Dataset excerpts >>

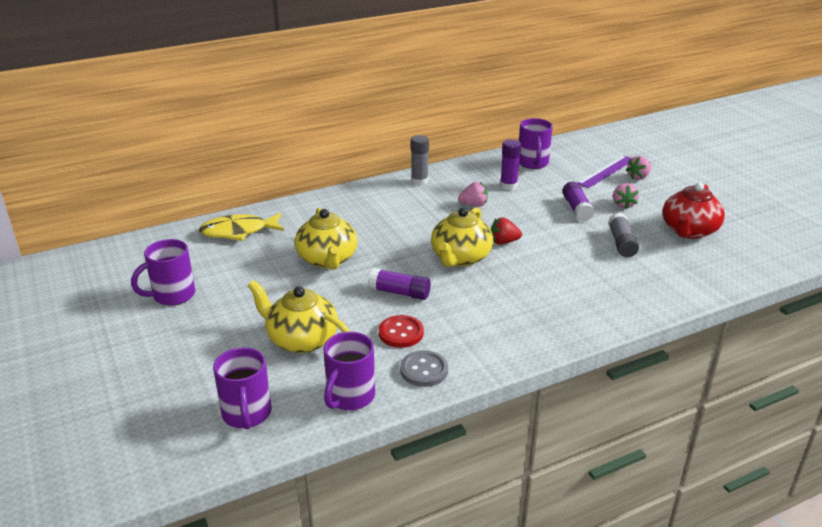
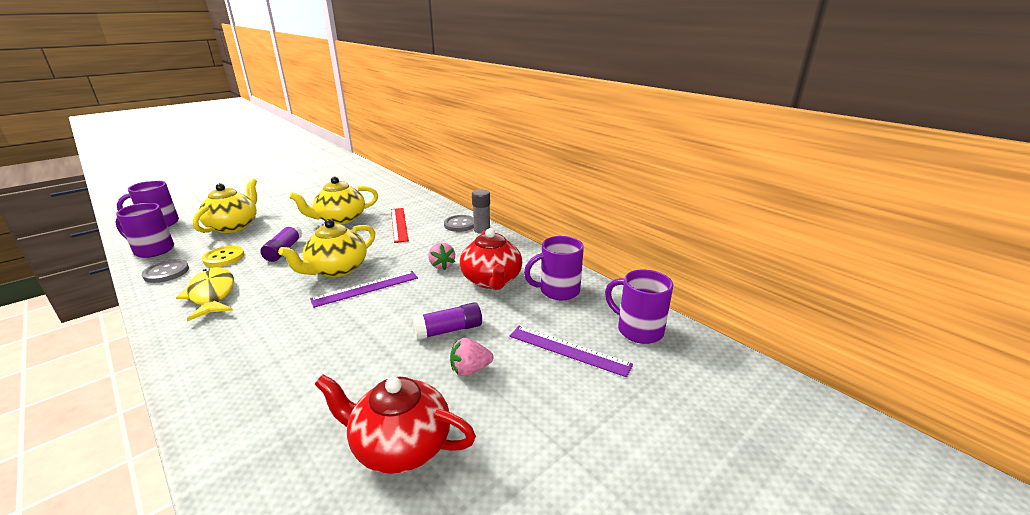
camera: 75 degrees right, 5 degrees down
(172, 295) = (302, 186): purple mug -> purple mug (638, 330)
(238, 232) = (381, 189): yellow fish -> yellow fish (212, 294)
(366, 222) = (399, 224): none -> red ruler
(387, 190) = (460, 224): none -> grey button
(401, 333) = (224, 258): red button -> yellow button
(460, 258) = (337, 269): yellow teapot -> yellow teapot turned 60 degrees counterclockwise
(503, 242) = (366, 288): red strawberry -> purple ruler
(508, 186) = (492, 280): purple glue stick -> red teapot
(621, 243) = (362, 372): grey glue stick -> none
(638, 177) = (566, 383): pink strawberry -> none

What you need to do >> Scan the data for lines containing "teapot" and copy all of them.

Exercise result >>
(460, 258) = (337, 269): yellow teapot -> yellow teapot turned 60 degrees counterclockwise
(508, 186) = (492, 280): purple glue stick -> red teapot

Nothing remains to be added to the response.